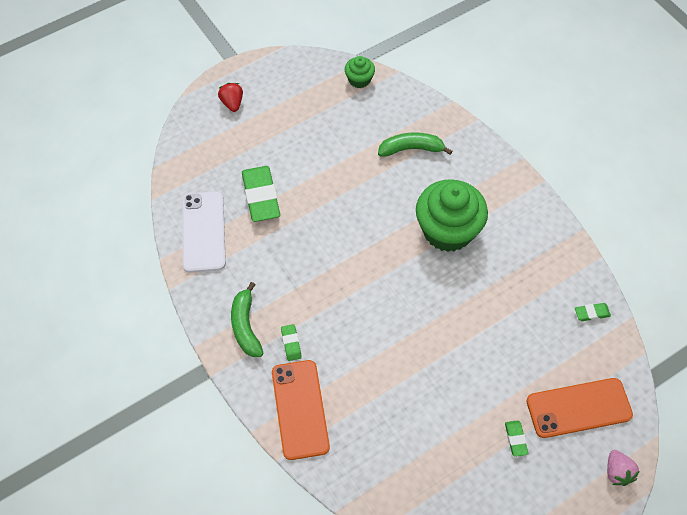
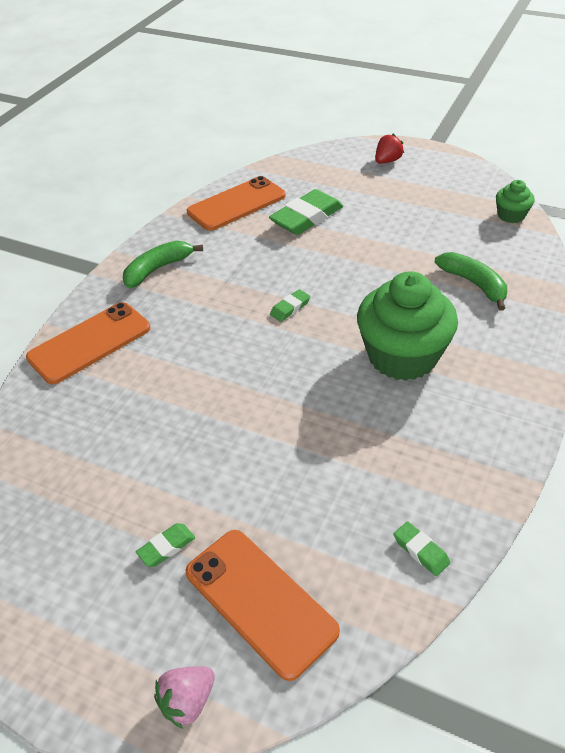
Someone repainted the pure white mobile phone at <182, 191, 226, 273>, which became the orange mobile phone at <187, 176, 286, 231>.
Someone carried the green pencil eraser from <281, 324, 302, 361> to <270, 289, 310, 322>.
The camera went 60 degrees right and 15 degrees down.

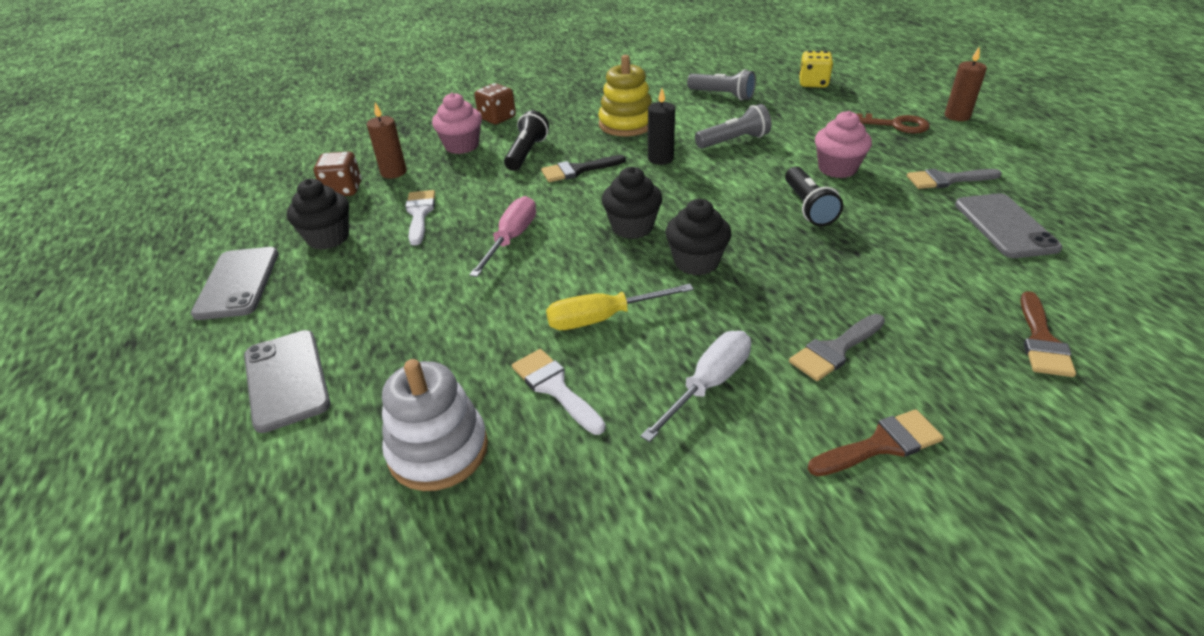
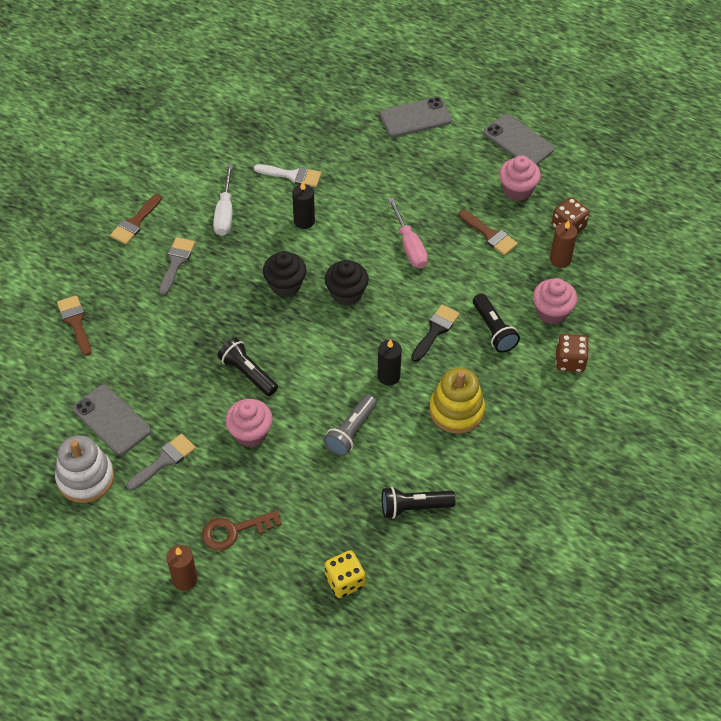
Someone carried the pure white ring stacker from <382, 359, 488, 491> to <55, 435, 114, 503>.
Someone swapped the yellow flat screwdriver at <546, 284, 694, 330> for the jet-black wax candle at <292, 181, 315, 229>.
Someone rotated the gray mobile phone at <244, 330, 331, 433> by 45 degrees counterclockwise.
Someone repainted the gray torch at <687, 69, 756, 100>, which became the jet-black torch at <382, 487, 456, 519>.
Someone repainted the pure white brush at <405, 190, 435, 246>, which became the dark brown brush at <459, 210, 518, 255>.
Someone repainted the jet-black fairy cake at <287, 179, 349, 250>, which became the rose-pink fairy cake at <499, 156, 541, 201>.
The camera went 140 degrees right and 15 degrees up.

^^^^^^^^

Problem requirements
Copy each line exactly, beginning at the one with "Someone repainted the jet-black" and stopping after the last line of the entries. Include nothing else.

Exercise response
Someone repainted the jet-black fairy cake at <287, 179, 349, 250>, which became the rose-pink fairy cake at <499, 156, 541, 201>.
The camera went 140 degrees right and 15 degrees up.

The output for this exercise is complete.